EXERCISE AIM: Copy nothing but the text: repeat each entry exactly and drop the images.

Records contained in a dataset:
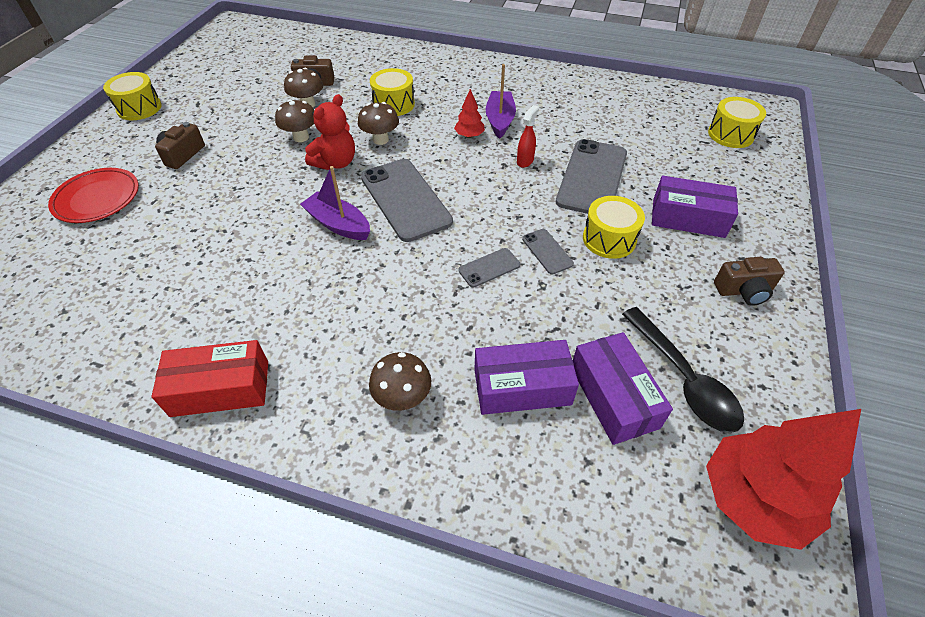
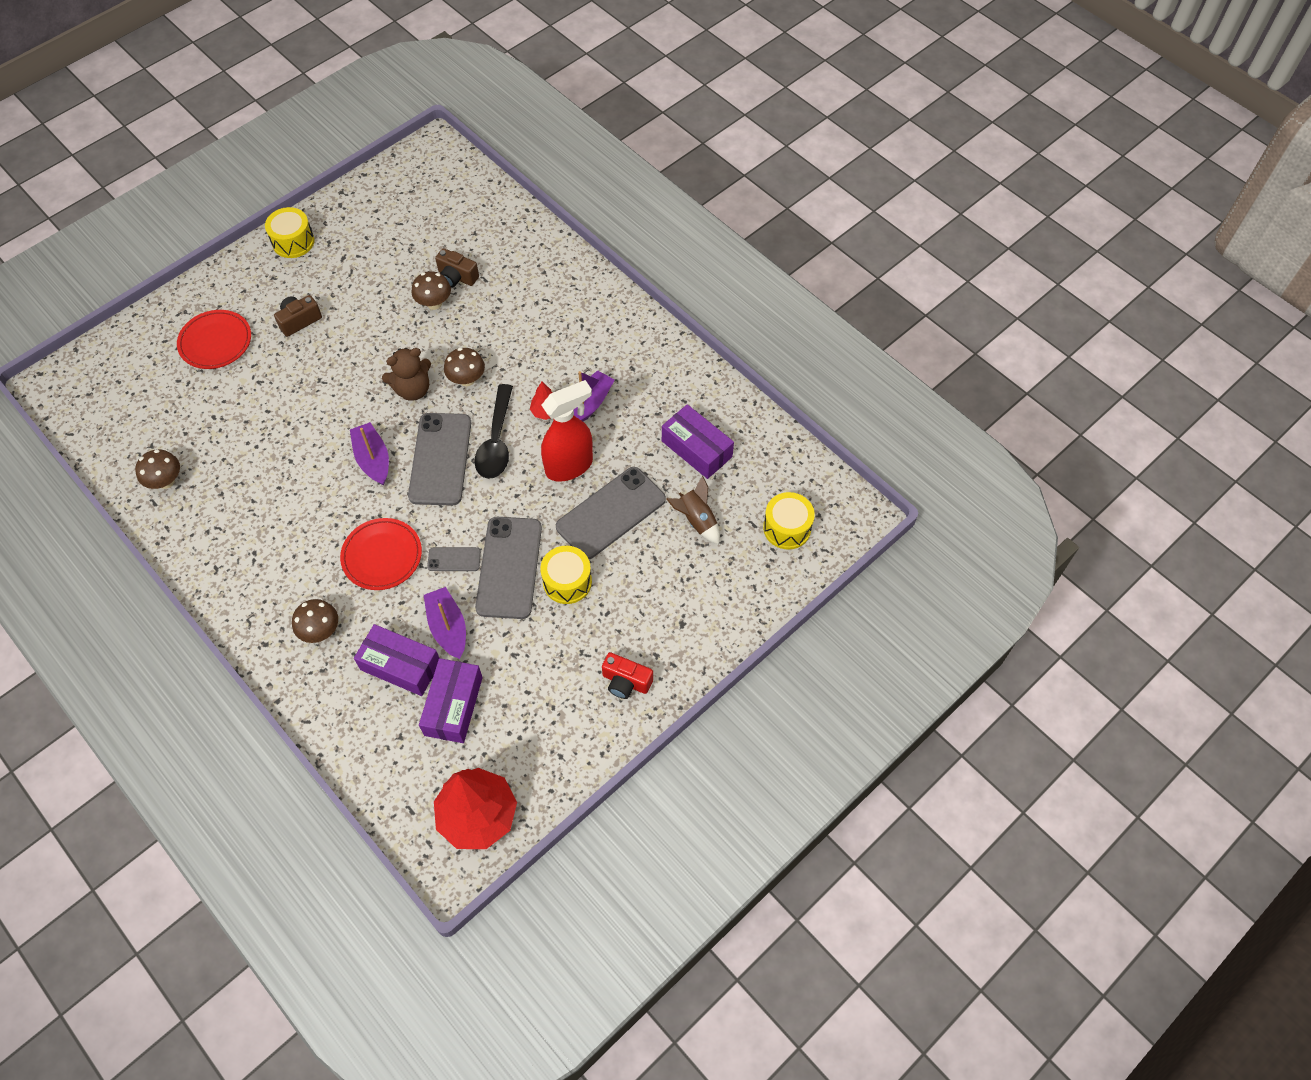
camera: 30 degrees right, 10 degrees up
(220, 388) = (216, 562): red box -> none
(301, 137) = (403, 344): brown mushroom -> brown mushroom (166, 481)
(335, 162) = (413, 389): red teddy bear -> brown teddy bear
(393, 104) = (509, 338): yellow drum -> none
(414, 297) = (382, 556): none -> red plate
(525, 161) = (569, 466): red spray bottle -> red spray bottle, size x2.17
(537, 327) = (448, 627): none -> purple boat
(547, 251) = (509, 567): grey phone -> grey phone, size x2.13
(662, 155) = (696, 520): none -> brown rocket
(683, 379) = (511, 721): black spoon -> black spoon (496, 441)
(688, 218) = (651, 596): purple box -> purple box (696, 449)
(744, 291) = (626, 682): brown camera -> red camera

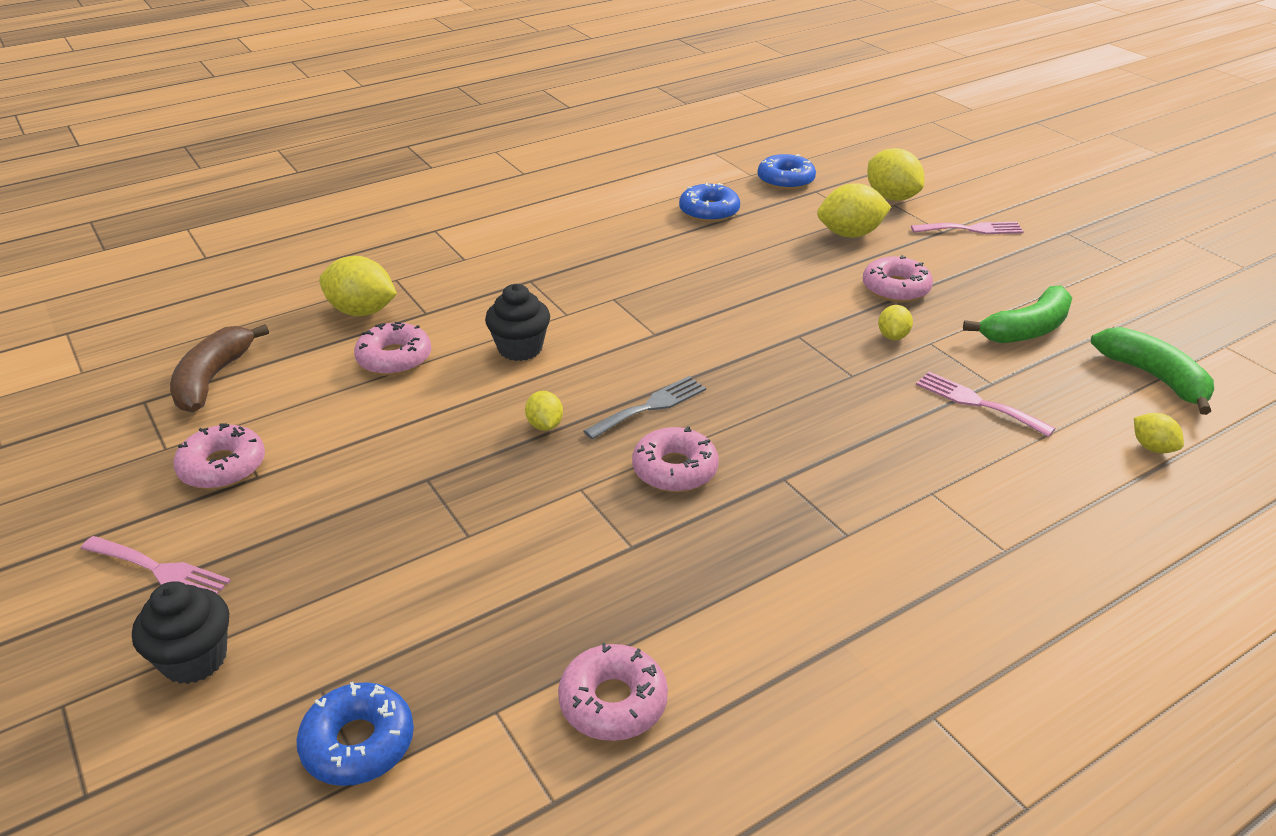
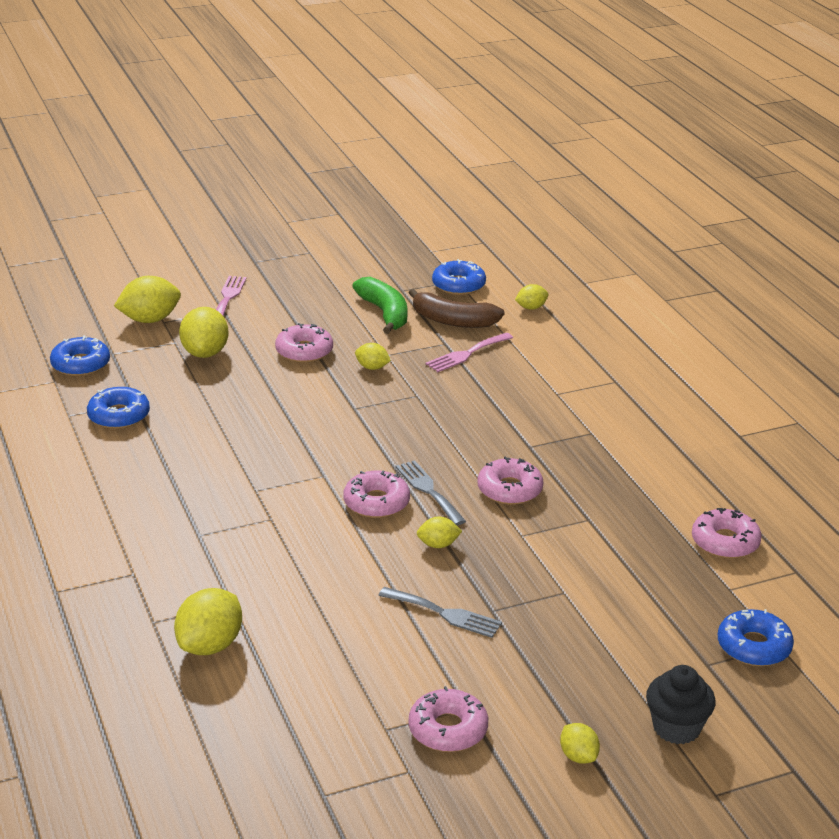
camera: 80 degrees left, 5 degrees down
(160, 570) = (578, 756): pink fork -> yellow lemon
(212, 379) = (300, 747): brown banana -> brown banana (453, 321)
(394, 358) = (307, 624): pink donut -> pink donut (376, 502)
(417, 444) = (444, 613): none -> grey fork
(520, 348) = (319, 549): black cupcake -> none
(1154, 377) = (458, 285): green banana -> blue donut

RESPONSE BELOW:
camera: 30 degrees right, 10 degrees up
(220, 388) = (216, 562): red box -> none
(301, 137) = (403, 344): brown mushroom -> brown mushroom (166, 481)
(335, 162) = (413, 389): red teddy bear -> brown teddy bear
(393, 104) = (509, 338): yellow drum -> none
(414, 297) = (382, 556): none -> red plate
(525, 161) = (569, 466): red spray bottle -> red spray bottle, size x2.17
(537, 327) = (448, 627): none -> purple boat
(547, 251) = (509, 567): grey phone -> grey phone, size x2.13
(662, 155) = (696, 520): none -> brown rocket
(683, 379) = (511, 721): black spoon -> black spoon (496, 441)
(688, 218) = (651, 596): purple box -> purple box (696, 449)
(744, 291) = (626, 682): brown camera -> red camera

camera: 80 degrees left, 5 degrees down
(160, 570) = (578, 756): pink fork -> yellow lemon
(212, 379) = (300, 747): brown banana -> brown banana (453, 321)
(394, 358) = (307, 624): pink donut -> pink donut (376, 502)
(417, 444) = (444, 613): none -> grey fork
(520, 348) = (319, 549): black cupcake -> none
(1154, 377) = (458, 285): green banana -> blue donut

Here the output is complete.